--- PROBLEM REQUIREMENTS ---
Every line that contains the word "down" should be copied from the records below.
-------- LISTED ENTRIES
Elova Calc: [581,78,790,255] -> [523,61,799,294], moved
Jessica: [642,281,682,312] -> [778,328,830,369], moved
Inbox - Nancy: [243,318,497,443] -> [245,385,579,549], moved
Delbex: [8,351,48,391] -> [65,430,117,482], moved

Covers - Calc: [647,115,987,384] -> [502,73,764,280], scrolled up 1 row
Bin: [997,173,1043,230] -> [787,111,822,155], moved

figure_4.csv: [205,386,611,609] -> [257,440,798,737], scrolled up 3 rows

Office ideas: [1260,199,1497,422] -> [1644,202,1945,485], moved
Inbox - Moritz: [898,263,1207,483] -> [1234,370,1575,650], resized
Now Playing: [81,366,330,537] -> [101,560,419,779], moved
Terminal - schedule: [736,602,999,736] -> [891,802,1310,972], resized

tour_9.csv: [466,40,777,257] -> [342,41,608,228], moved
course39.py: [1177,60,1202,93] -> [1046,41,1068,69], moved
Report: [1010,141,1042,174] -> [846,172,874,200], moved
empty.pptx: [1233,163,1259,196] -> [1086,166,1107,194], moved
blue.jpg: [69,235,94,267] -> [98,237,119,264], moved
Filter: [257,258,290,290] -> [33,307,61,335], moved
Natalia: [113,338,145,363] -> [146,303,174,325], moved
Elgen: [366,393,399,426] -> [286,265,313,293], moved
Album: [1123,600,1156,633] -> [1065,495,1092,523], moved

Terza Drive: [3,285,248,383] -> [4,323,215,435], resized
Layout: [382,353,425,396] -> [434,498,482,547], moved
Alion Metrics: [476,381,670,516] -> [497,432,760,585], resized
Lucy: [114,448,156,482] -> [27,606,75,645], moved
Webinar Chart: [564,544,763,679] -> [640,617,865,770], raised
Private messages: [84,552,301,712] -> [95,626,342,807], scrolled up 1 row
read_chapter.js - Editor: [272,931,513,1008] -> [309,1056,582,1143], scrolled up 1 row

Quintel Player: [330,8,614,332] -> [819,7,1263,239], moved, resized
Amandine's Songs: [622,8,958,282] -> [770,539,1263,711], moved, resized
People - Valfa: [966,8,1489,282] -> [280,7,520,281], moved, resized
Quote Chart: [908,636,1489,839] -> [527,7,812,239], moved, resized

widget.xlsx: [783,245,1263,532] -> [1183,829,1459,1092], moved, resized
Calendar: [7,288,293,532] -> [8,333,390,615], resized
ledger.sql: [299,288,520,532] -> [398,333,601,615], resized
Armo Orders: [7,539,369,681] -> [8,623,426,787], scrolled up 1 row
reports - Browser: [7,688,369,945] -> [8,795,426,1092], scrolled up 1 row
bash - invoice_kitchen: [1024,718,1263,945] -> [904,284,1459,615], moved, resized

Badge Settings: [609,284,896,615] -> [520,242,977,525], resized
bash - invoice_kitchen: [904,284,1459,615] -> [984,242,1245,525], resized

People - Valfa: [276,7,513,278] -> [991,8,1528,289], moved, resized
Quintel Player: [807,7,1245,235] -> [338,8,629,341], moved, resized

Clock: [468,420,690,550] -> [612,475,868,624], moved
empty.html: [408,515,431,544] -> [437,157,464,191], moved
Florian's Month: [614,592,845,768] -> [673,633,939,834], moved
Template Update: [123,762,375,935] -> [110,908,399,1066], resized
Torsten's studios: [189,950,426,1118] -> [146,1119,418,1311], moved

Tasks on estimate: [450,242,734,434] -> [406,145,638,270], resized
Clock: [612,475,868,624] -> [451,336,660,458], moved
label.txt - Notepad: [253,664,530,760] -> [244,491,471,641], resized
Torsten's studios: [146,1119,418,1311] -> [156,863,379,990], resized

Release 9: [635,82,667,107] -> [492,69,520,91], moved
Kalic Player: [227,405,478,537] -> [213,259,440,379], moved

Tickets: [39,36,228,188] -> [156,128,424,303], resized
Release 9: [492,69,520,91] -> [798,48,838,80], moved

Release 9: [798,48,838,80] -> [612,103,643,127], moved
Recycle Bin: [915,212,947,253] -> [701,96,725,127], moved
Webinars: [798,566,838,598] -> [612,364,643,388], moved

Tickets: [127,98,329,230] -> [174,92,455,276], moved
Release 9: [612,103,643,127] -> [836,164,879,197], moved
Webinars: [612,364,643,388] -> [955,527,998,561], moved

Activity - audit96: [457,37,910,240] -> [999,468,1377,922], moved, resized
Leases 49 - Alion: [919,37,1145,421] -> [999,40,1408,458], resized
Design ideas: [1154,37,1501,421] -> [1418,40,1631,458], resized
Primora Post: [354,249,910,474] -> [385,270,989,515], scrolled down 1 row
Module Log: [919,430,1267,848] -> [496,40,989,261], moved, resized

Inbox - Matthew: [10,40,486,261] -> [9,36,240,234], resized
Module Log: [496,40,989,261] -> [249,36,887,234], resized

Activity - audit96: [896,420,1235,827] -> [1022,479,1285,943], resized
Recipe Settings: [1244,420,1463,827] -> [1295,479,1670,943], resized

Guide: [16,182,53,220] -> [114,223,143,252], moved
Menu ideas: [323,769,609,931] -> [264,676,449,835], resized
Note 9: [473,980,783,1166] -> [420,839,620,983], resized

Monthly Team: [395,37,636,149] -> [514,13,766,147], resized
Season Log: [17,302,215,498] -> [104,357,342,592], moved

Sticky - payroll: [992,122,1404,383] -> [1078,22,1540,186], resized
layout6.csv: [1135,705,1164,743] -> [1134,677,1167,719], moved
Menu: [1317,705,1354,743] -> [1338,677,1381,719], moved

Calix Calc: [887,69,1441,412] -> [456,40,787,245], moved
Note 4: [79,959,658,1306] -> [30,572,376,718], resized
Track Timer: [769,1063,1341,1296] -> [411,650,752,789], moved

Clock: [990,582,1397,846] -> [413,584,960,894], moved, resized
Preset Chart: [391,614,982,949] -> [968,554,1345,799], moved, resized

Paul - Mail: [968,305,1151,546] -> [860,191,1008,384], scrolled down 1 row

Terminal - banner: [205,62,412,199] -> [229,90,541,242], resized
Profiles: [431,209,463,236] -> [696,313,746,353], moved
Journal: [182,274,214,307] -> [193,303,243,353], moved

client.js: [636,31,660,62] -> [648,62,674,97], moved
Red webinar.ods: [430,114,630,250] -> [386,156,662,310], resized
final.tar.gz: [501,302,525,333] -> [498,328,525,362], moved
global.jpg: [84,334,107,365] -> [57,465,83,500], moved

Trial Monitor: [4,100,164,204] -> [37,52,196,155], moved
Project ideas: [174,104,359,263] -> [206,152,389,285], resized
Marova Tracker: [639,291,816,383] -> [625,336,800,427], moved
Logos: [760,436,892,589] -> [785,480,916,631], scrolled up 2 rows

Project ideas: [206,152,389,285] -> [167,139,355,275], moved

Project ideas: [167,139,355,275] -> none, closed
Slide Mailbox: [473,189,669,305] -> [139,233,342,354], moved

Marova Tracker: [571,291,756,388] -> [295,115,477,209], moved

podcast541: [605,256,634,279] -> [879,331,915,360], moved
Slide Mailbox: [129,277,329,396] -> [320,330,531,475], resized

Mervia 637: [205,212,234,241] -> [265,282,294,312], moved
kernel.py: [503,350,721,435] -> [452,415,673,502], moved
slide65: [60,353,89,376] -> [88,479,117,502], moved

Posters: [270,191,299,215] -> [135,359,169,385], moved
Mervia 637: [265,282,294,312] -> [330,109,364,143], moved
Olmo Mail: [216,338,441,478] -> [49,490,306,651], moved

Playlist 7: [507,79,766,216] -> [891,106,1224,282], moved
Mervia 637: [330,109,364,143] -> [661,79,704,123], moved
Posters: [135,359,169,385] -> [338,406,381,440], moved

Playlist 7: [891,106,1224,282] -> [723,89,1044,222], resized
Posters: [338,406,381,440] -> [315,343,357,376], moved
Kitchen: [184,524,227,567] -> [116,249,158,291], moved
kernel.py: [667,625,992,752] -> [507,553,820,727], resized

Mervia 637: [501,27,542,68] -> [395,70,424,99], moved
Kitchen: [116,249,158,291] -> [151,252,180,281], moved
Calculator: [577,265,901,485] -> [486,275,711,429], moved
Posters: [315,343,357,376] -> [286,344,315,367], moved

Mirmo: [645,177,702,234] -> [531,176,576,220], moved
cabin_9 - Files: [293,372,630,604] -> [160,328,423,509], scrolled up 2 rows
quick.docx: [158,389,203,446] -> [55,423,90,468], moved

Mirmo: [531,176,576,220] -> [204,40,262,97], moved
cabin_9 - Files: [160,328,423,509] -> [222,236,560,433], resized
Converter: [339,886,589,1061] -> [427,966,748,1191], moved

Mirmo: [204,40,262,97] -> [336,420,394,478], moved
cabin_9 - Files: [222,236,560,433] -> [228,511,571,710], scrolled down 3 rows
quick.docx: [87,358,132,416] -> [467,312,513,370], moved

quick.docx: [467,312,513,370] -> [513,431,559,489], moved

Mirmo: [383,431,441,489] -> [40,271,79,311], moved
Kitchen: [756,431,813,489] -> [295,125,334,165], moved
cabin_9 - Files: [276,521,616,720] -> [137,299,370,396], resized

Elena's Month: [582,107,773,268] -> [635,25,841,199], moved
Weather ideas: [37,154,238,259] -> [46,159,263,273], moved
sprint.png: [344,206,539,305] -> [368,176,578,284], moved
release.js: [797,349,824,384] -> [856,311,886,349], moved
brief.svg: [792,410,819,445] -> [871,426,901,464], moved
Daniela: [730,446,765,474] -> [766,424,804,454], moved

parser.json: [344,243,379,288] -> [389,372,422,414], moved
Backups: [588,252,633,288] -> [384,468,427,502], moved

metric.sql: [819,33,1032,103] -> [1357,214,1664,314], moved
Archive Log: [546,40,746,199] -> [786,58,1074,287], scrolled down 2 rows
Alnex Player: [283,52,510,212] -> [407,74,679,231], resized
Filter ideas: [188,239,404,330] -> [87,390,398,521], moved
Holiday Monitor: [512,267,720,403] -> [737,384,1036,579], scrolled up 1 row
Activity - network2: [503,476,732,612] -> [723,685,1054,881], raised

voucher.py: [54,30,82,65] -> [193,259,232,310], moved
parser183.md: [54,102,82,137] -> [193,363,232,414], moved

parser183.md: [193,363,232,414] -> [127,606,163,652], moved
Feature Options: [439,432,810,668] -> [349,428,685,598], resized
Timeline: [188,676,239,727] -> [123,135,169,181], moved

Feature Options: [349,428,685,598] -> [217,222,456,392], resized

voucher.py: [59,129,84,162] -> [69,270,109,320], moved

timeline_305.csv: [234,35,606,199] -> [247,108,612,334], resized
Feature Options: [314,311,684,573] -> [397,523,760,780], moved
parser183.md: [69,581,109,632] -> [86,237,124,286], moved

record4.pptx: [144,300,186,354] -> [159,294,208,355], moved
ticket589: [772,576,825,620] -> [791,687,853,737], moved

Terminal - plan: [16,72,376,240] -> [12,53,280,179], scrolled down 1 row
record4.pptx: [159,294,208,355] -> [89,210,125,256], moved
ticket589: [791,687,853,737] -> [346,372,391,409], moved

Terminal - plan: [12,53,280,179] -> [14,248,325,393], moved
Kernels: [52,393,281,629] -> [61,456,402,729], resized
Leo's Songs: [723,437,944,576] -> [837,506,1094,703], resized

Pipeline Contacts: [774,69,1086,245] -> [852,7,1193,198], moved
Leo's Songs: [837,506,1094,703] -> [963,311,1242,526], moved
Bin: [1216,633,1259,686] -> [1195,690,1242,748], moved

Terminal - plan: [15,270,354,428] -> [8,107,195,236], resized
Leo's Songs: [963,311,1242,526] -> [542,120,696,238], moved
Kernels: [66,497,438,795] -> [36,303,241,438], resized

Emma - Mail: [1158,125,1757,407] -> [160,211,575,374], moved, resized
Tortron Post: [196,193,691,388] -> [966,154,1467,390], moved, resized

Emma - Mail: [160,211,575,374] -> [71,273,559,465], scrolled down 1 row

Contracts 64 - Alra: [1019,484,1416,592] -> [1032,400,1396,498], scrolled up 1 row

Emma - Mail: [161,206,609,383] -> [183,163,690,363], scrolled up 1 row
----------------
--- THE COMPLETED TASK ---
Primora Post: [354,249,910,474] -> [385,270,989,515], scrolled down 1 row
Paul - Mail: [968,305,1151,546] -> [860,191,1008,384], scrolled down 1 row
cabin_9 - Files: [222,236,560,433] -> [228,511,571,710], scrolled down 3 rows
Archive Log: [546,40,746,199] -> [786,58,1074,287], scrolled down 2 rows
Terminal - plan: [16,72,376,240] -> [12,53,280,179], scrolled down 1 row
Emma - Mail: [160,211,575,374] -> [71,273,559,465], scrolled down 1 row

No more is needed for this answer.